» **About this exercise**
Write out all the data again, exactly as it stands.

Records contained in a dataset

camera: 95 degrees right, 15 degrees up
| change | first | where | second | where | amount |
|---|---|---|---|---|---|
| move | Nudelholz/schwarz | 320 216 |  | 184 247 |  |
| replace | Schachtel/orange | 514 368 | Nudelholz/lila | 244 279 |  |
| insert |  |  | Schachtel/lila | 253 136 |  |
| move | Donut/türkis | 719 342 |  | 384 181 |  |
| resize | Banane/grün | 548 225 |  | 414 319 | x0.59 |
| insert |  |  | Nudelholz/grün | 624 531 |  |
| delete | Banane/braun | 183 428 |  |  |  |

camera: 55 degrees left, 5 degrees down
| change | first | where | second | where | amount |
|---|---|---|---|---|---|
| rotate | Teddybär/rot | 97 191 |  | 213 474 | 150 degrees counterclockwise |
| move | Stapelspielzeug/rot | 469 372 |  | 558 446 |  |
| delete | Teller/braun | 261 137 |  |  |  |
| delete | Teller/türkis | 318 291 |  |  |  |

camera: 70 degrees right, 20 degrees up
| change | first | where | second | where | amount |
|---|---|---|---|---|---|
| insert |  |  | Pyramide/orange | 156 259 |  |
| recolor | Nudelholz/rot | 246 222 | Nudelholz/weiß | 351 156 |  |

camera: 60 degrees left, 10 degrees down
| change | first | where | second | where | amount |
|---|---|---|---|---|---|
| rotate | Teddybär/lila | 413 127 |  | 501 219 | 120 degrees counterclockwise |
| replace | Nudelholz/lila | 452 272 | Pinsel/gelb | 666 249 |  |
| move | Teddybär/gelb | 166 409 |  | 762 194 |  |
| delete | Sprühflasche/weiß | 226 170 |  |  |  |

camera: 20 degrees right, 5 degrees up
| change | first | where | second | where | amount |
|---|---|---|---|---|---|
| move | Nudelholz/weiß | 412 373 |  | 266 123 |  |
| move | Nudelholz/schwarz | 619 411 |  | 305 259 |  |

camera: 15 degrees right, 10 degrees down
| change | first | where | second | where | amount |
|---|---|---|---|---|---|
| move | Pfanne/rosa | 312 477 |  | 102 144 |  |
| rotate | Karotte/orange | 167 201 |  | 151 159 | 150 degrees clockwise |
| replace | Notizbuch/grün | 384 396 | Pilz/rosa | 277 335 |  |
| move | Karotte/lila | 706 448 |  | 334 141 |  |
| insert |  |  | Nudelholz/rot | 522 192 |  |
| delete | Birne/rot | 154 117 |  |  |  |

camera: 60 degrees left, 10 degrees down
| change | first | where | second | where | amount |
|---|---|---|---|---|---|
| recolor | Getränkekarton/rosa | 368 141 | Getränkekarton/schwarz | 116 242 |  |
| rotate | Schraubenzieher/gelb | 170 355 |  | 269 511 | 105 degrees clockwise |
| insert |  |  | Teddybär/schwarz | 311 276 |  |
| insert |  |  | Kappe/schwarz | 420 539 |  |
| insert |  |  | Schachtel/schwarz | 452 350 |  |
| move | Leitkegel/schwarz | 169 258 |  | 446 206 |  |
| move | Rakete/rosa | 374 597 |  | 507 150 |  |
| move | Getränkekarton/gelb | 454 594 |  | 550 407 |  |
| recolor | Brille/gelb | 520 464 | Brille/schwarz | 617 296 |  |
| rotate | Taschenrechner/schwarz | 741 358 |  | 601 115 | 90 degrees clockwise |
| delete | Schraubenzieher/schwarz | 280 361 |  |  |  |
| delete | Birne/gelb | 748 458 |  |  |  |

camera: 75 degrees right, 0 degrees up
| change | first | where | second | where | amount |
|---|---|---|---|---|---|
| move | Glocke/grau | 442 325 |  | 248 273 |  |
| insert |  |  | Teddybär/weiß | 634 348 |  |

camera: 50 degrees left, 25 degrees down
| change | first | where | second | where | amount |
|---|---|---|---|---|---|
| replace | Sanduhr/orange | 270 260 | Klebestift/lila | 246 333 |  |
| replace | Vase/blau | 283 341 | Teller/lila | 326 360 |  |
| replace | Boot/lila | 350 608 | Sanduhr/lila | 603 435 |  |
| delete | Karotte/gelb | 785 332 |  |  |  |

» **Written reply**
camera: 95 degrees right, 15 degrees up
| change | first | where | second | where | amount |
|---|---|---|---|---|---|
| move | Nudelholz/schwarz | 320 216 |  | 184 247 |  |
| replace | Schachtel/orange | 514 368 | Nudelholz/lila | 244 279 |  |
| insert |  |  | Schachtel/lila | 253 136 |  |
| move | Donut/türkis | 719 342 |  | 384 181 |  |
| resize | Banane/grün | 548 225 |  | 414 319 | x0.59 |
| insert |  |  | Nudelholz/grün | 624 531 |  |
| delete | Banane/braun | 183 428 |  |  |  |

camera: 55 degrees left, 5 degrees down
| change | first | where | second | where | amount |
|---|---|---|---|---|---|
| rotate | Teddybär/rot | 97 191 |  | 213 474 | 150 degrees counterclockwise |
| move | Stapelspielzeug/rot | 469 372 |  | 558 446 |  |
| delete | Teller/braun | 261 137 |  |  |  |
| delete | Teller/türkis | 318 291 |  |  |  |

camera: 70 degrees right, 20 degrees up
| change | first | where | second | where | amount |
|---|---|---|---|---|---|
| insert |  |  | Pyramide/orange | 156 259 |  |
| recolor | Nudelholz/rot | 246 222 | Nudelholz/weiß | 351 156 |  |

camera: 60 degrees left, 10 degrees down
| change | first | where | second | where | amount |
|---|---|---|---|---|---|
| rotate | Teddybär/lila | 413 127 |  | 501 219 | 120 degrees counterclockwise |
| replace | Nudelholz/lila | 452 272 | Pinsel/gelb | 666 249 |  |
| move | Teddybär/gelb | 166 409 |  | 762 194 |  |
| delete | Sprühflasche/weiß | 226 170 |  |  |  |

camera: 20 degrees right, 5 degrees up
| change | first | where | second | where | amount |
|---|---|---|---|---|---|
| move | Nudelholz/weiß | 412 373 |  | 266 123 |  |
| move | Nudelholz/schwarz | 619 411 |  | 305 259 |  |

camera: 15 degrees right, 10 degrees down
| change | first | where | second | where | amount |
|---|---|---|---|---|---|
| move | Pfanne/rosa | 312 477 |  | 102 144 |  |
| rotate | Karotte/orange | 167 201 |  | 151 159 | 150 degrees clockwise |
| replace | Notizbuch/grün | 384 396 | Pilz/rosa | 277 335 |  |
| move | Karotte/lila | 706 448 |  | 334 141 |  |
| insert |  |  | Nudelholz/rot | 522 192 |  |
| delete | Birne/rot | 154 117 |  |  |  |

camera: 60 degrees left, 10 degrees down
| change | first | where | second | where | amount |
|---|---|---|---|---|---|
| recolor | Getränkekarton/rosa | 368 141 | Getränkekarton/schwarz | 116 242 |  |
| rotate | Schraubenzieher/gelb | 170 355 |  | 269 511 | 105 degrees clockwise |
| insert |  |  | Teddybär/schwarz | 311 276 |  |
| insert |  |  | Kappe/schwarz | 420 539 |  |
| insert |  |  | Schachtel/schwarz | 452 350 |  |
| move | Leitkegel/schwarz | 169 258 |  | 446 206 |  |
| move | Rakete/rosa | 374 597 |  | 507 150 |  |
| move | Getränkekarton/gelb | 454 594 |  | 550 407 |  |
| recolor | Brille/gelb | 520 464 | Brille/schwarz | 617 296 |  |
| rotate | Taschenrechner/schwarz | 741 358 |  | 601 115 | 90 degrees clockwise |
| delete | Schraubenzieher/schwarz | 280 361 |  |  |  |
| delete | Birne/gelb | 748 458 |  |  |  |

camera: 75 degrees right, 0 degrees up
| change | first | where | second | where | amount |
|---|---|---|---|---|---|
| move | Glocke/grau | 442 325 |  | 248 273 |  |
| insert |  |  | Teddybär/weiß | 634 348 |  |

camera: 50 degrees left, 25 degrees down
| change | first | where | second | where | amount |
|---|---|---|---|---|---|
| replace | Sanduhr/orange | 270 260 | Klebestift/lila | 246 333 |  |
| replace | Vase/blau | 283 341 | Teller/lila | 326 360 |  |
| replace | Boot/lila | 350 608 | Sanduhr/lila | 603 435 |  |
| delete | Karotte/gelb | 785 332 |  |  |  |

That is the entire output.